Saved entries
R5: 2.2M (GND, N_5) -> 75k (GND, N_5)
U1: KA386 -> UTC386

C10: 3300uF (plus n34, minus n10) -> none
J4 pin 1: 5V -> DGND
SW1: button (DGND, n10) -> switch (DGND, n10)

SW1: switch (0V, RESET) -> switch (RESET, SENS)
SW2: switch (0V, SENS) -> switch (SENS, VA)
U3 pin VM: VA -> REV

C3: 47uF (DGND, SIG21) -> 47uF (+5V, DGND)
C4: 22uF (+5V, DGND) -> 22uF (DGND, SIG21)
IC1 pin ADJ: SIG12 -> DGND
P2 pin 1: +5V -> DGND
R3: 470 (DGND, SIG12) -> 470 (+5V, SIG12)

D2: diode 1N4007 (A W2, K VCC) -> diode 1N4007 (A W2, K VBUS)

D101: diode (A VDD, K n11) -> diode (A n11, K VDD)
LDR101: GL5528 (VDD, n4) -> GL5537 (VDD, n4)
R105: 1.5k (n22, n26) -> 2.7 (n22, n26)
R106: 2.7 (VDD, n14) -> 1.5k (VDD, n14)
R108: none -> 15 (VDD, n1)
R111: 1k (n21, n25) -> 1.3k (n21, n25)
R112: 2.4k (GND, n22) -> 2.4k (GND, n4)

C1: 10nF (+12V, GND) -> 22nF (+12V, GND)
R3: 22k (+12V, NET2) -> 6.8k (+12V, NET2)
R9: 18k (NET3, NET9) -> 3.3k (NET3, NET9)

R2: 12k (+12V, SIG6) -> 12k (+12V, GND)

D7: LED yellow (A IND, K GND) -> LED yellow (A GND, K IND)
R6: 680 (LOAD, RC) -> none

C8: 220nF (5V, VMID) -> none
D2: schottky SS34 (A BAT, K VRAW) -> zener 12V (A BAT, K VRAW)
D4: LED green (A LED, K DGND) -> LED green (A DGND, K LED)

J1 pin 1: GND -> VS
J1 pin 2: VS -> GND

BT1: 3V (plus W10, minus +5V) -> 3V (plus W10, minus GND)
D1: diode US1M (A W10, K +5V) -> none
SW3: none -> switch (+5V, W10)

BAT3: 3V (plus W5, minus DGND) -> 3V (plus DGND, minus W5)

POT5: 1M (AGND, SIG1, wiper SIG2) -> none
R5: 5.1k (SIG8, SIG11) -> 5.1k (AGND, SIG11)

▸ **WHAT YOU SHOULD DO**:
From beginning to end, the data must be duplicated exactly.

▸ **ANSWER BELOW**:
R5: 2.2M (GND, N_5) -> 75k (GND, N_5)
U1: KA386 -> UTC386

C10: 3300uF (plus n34, minus n10) -> none
J4 pin 1: 5V -> DGND
SW1: button (DGND, n10) -> switch (DGND, n10)

SW1: switch (0V, RESET) -> switch (RESET, SENS)
SW2: switch (0V, SENS) -> switch (SENS, VA)
U3 pin VM: VA -> REV

C3: 47uF (DGND, SIG21) -> 47uF (+5V, DGND)
C4: 22uF (+5V, DGND) -> 22uF (DGND, SIG21)
IC1 pin ADJ: SIG12 -> DGND
P2 pin 1: +5V -> DGND
R3: 470 (DGND, SIG12) -> 470 (+5V, SIG12)

D2: diode 1N4007 (A W2, K VCC) -> diode 1N4007 (A W2, K VBUS)

D101: diode (A VDD, K n11) -> diode (A n11, K VDD)
LDR101: GL5528 (VDD, n4) -> GL5537 (VDD, n4)
R105: 1.5k (n22, n26) -> 2.7 (n22, n26)
R106: 2.7 (VDD, n14) -> 1.5k (VDD, n14)
R108: none -> 15 (VDD, n1)
R111: 1k (n21, n25) -> 1.3k (n21, n25)
R112: 2.4k (GND, n22) -> 2.4k (GND, n4)

C1: 10nF (+12V, GND) -> 22nF (+12V, GND)
R3: 22k (+12V, NET2) -> 6.8k (+12V, NET2)
R9: 18k (NET3, NET9) -> 3.3k (NET3, NET9)

R2: 12k (+12V, SIG6) -> 12k (+12V, GND)

D7: LED yellow (A IND, K GND) -> LED yellow (A GND, K IND)
R6: 680 (LOAD, RC) -> none

C8: 220nF (5V, VMID) -> none
D2: schottky SS34 (A BAT, K VRAW) -> zener 12V (A BAT, K VRAW)
D4: LED green (A LED, K DGND) -> LED green (A DGND, K LED)

J1 pin 1: GND -> VS
J1 pin 2: VS -> GND

BT1: 3V (plus W10, minus +5V) -> 3V (plus W10, minus GND)
D1: diode US1M (A W10, K +5V) -> none
SW3: none -> switch (+5V, W10)

BAT3: 3V (plus W5, minus DGND) -> 3V (plus DGND, minus W5)

POT5: 1M (AGND, SIG1, wiper SIG2) -> none
R5: 5.1k (SIG8, SIG11) -> 5.1k (AGND, SIG11)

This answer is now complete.